#### EXERCISE:
From the entries, return every line where the string "round" shows up.

#### DATA FOR PROCESSING:
········

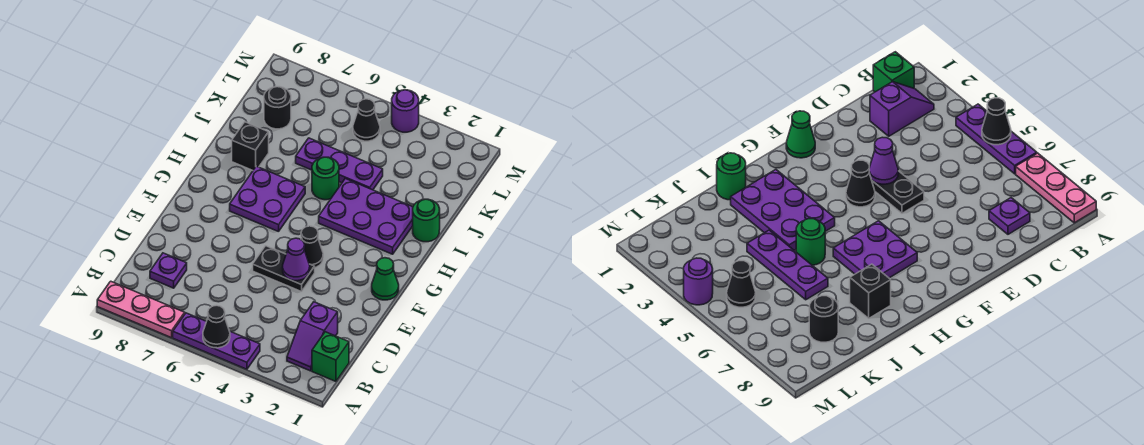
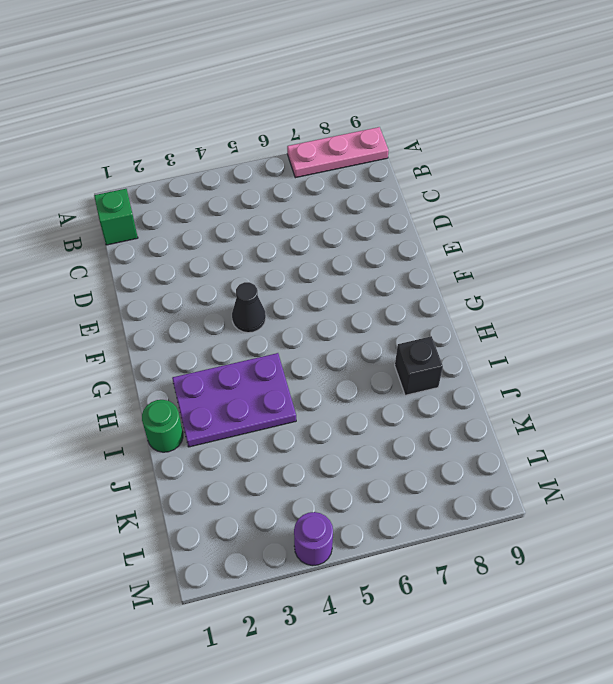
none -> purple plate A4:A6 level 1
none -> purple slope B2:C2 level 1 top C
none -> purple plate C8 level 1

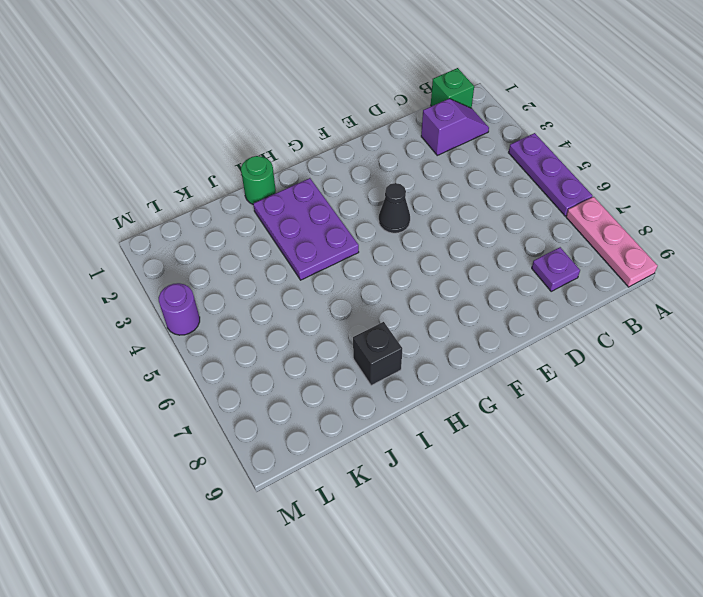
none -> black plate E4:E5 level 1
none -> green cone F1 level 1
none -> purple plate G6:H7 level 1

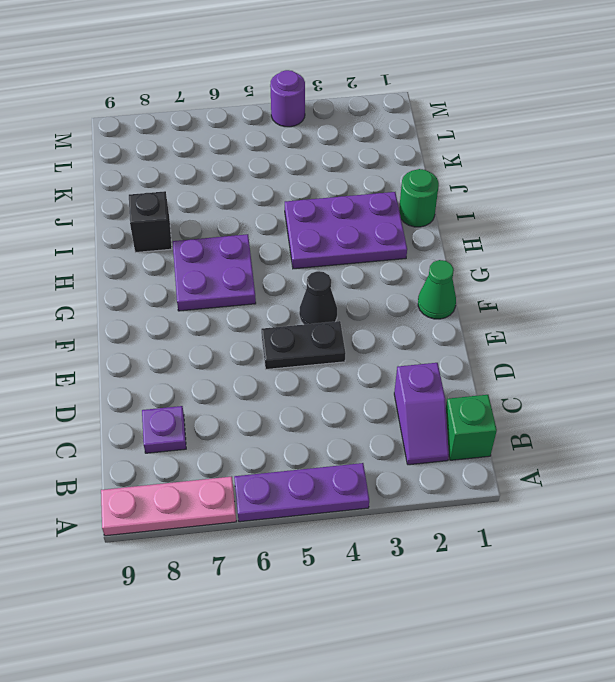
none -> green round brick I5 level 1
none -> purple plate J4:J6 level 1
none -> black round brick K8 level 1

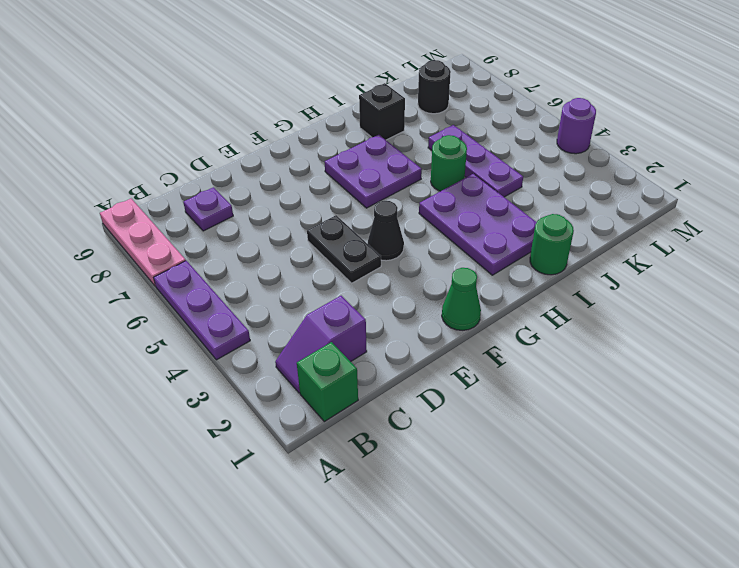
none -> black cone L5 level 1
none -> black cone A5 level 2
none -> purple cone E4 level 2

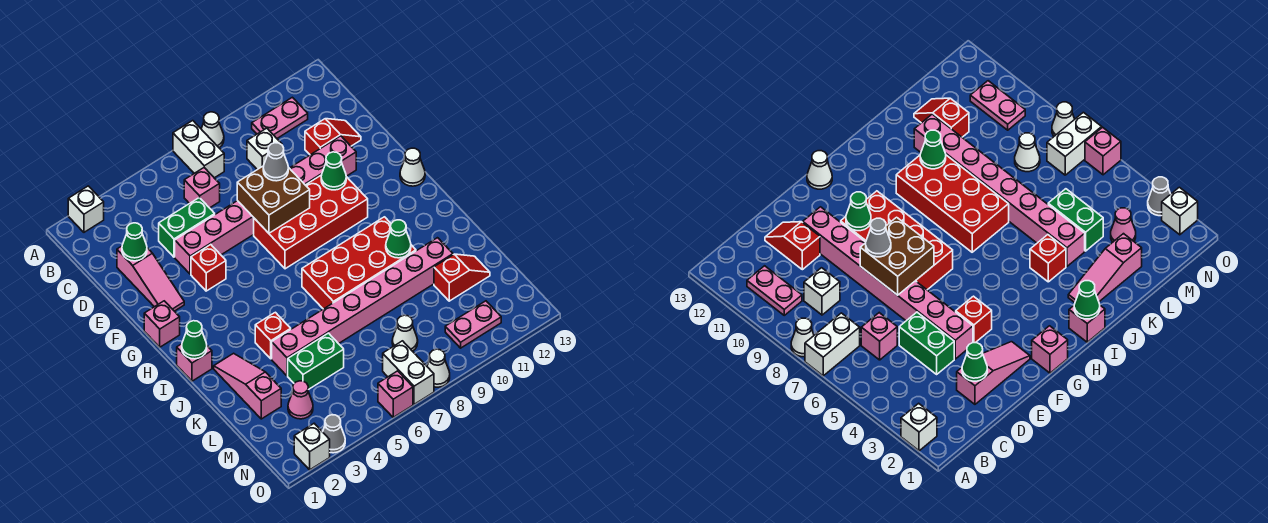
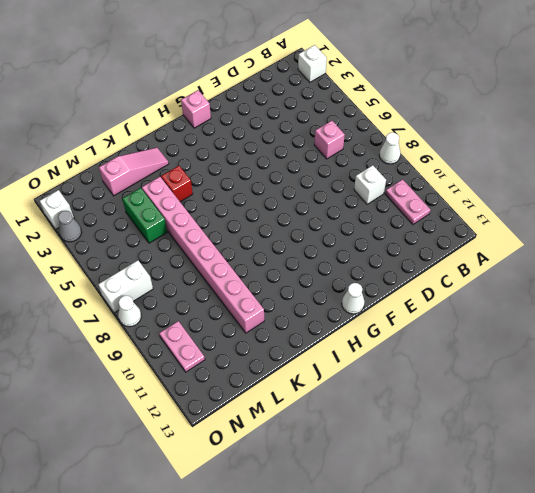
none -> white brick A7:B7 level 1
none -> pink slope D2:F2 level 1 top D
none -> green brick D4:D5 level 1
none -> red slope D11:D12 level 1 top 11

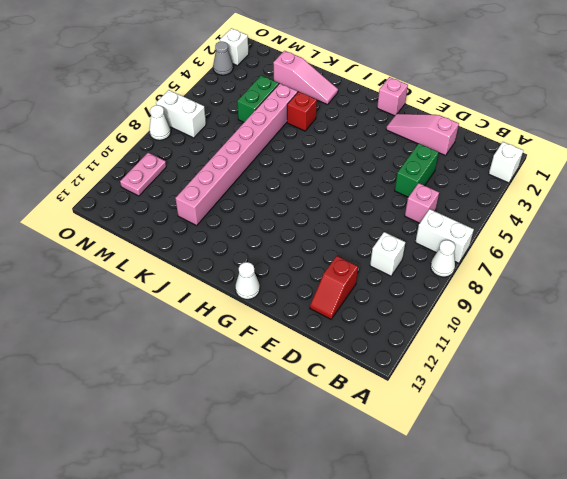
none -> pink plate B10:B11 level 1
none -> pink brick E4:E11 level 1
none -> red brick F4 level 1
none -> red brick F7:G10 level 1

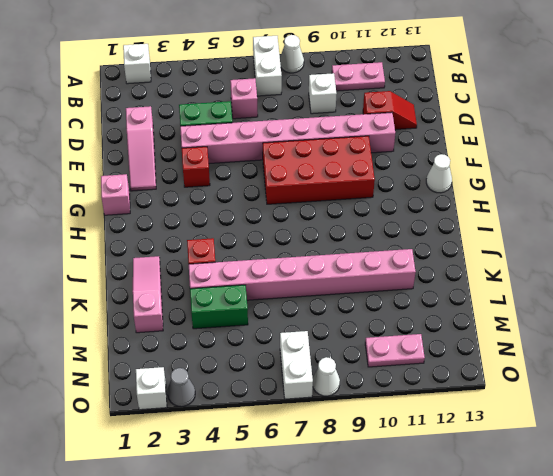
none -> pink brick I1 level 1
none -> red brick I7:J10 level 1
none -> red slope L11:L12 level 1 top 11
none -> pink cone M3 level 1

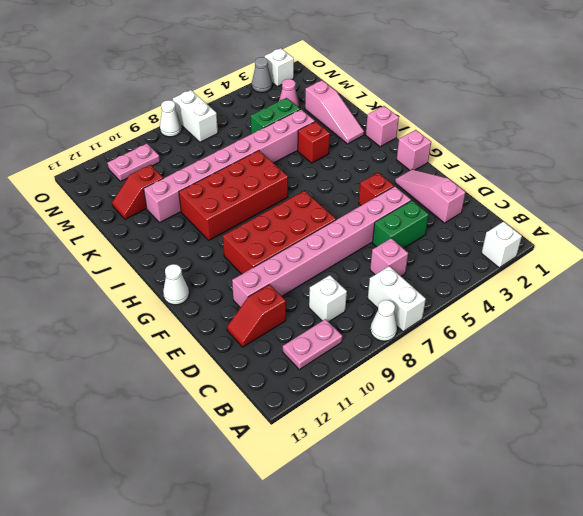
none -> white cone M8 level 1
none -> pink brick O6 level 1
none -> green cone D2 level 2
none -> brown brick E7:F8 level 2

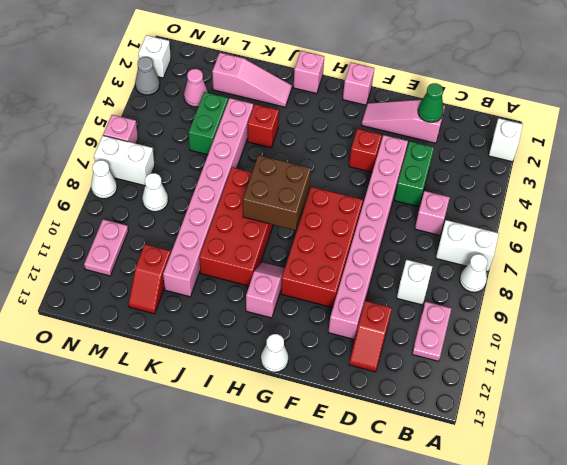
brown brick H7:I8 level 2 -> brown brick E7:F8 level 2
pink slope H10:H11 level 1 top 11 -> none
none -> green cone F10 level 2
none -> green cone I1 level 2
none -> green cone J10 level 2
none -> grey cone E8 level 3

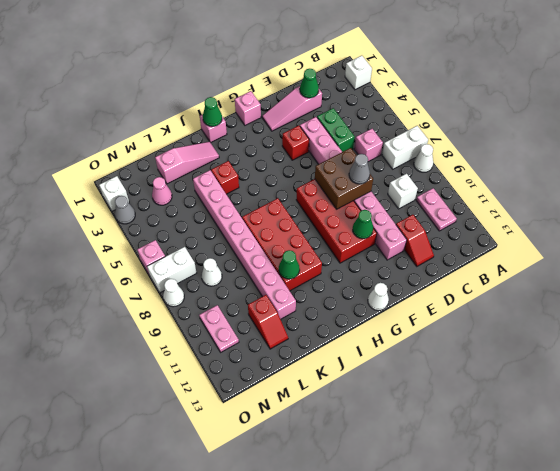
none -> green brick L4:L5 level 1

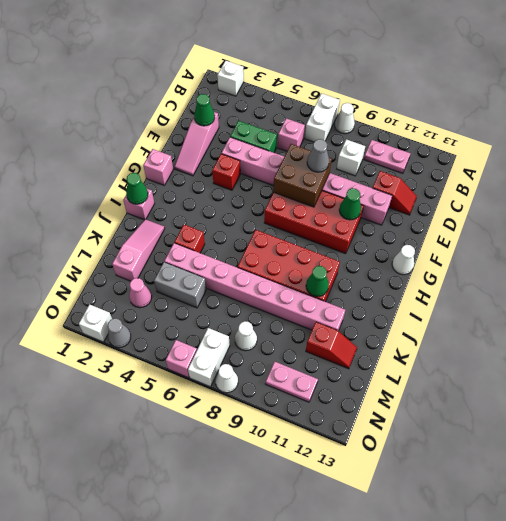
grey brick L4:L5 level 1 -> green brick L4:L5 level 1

········

#### RESPONSE:
none -> green round brick I5 level 1
none -> black round brick K8 level 1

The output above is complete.